# The problem
Taking the line containing "R11: 820k (SIG20, SIG24)" as the first and the last line of the entries as the end, reproduce every line between them exactly, including both.

Before and after images:
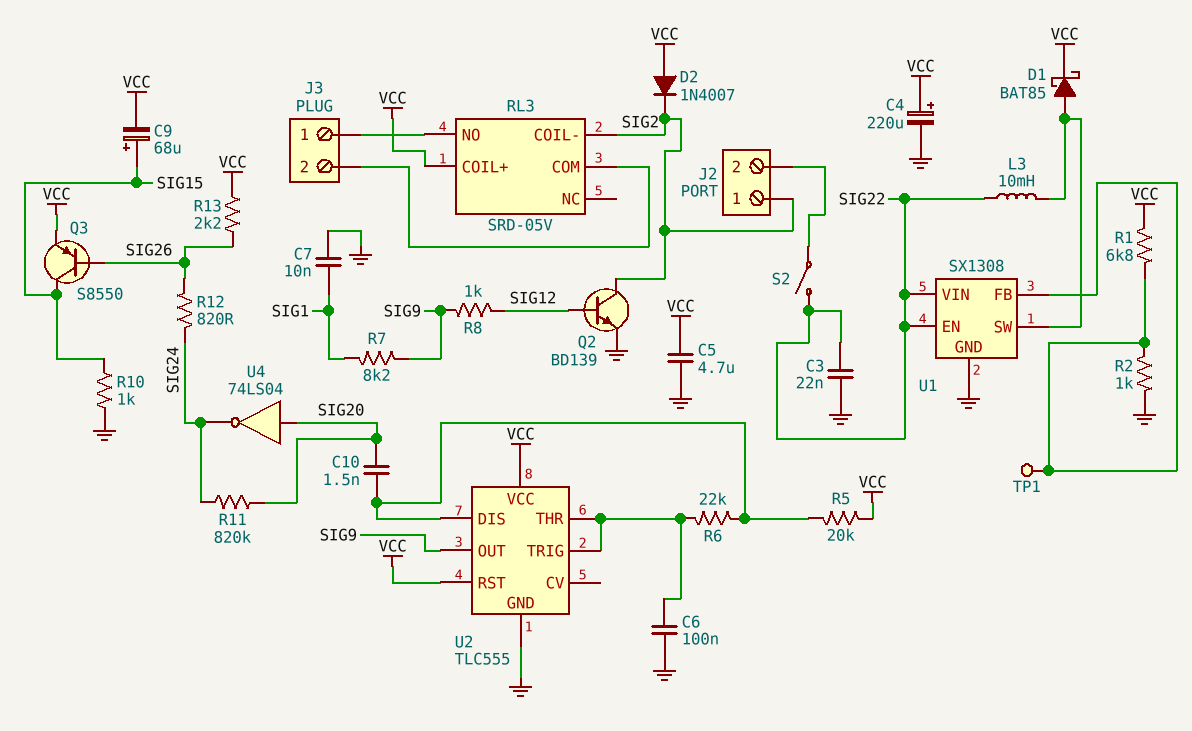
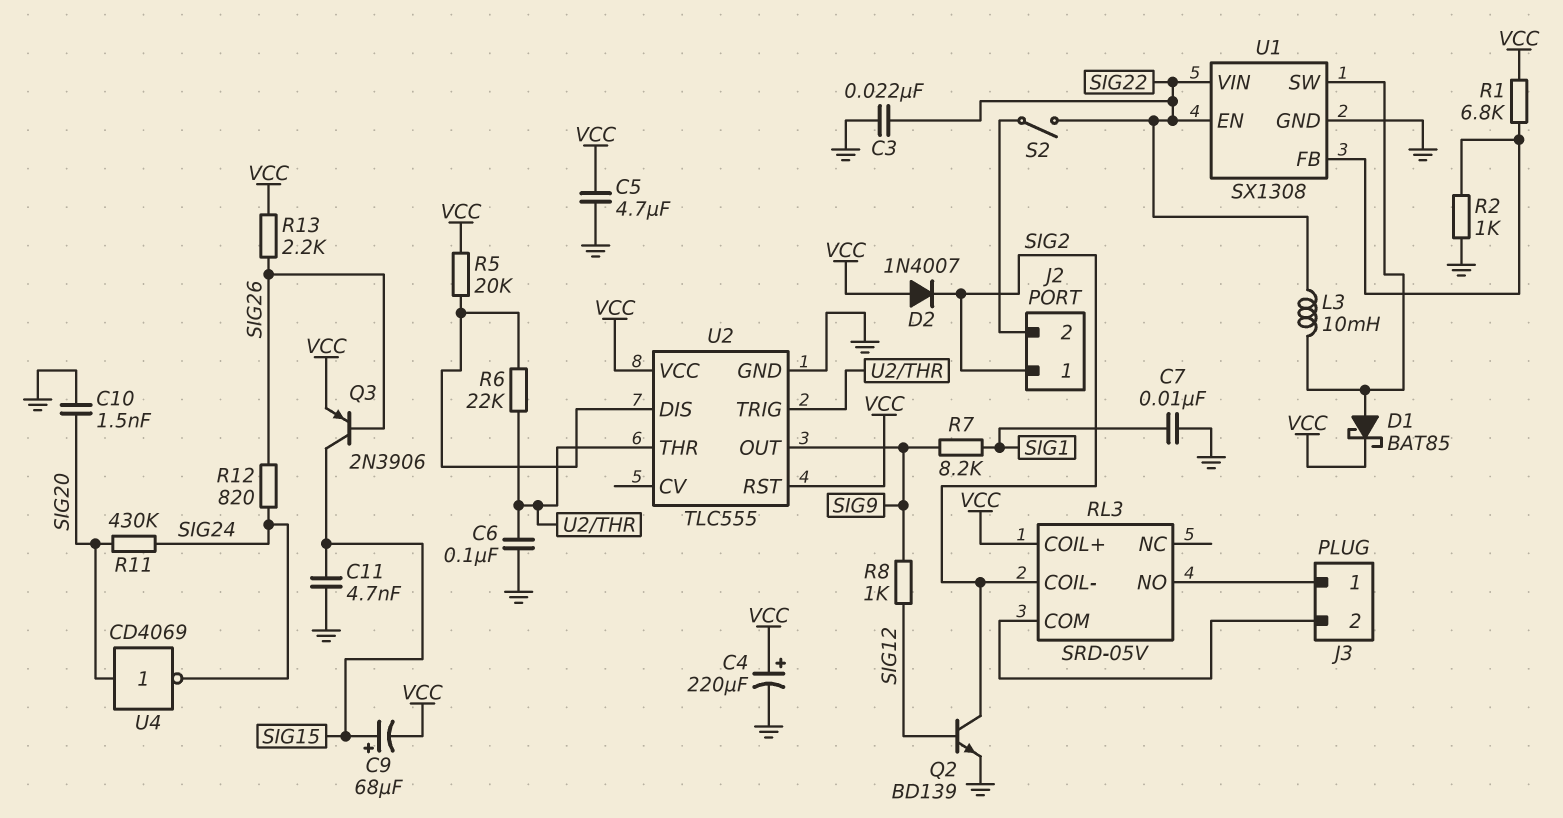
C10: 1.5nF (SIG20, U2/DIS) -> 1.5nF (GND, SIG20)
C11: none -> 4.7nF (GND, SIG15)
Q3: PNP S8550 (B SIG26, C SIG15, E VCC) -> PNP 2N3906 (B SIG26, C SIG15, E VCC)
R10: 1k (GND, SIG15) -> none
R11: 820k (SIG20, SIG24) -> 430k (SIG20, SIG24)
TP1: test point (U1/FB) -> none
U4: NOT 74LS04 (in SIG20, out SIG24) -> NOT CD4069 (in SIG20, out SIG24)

# Response below
R11: 820k (SIG20, SIG24) -> 430k (SIG20, SIG24)
TP1: test point (U1/FB) -> none
U4: NOT 74LS04 (in SIG20, out SIG24) -> NOT CD4069 (in SIG20, out SIG24)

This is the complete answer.